How to complete this task
Give back every record below word for word, with the pictures omitted.

The data
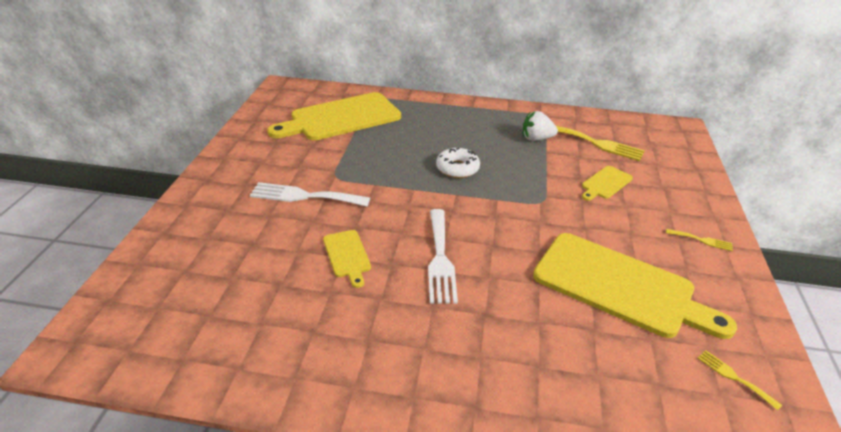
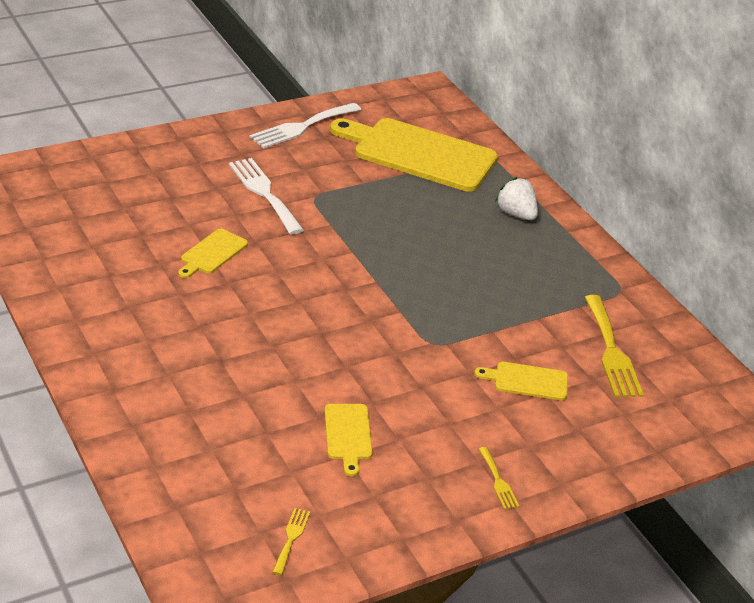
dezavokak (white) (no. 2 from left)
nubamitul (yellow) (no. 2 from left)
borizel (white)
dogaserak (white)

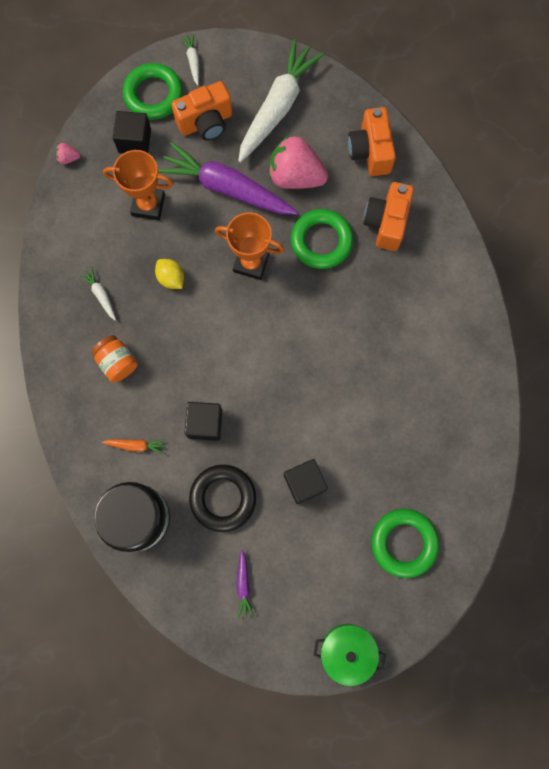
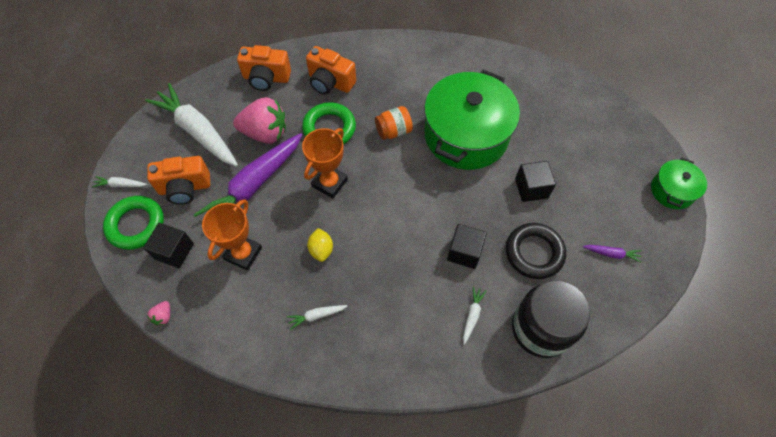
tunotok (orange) (no. 1 from left)
borizel (pink) (no. 2 from left)
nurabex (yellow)
nerogevo (orange)
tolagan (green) (no. 1 from left)
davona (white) (no. 4 from left)
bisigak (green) (no. 3 from left in the first image)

Solution for this exercise
dezavokak (white) (no. 2 from left)
nubamitul (yellow) (no. 2 from left)
borizel (white)
dogaserak (white)

tunotok (orange) (no. 1 from left)
borizel (pink) (no. 2 from left)
nurabex (yellow)
nerogevo (orange)
tolagan (green) (no. 1 from left)
davona (white) (no. 4 from left)
bisigak (green) (no. 3 from left in the first image)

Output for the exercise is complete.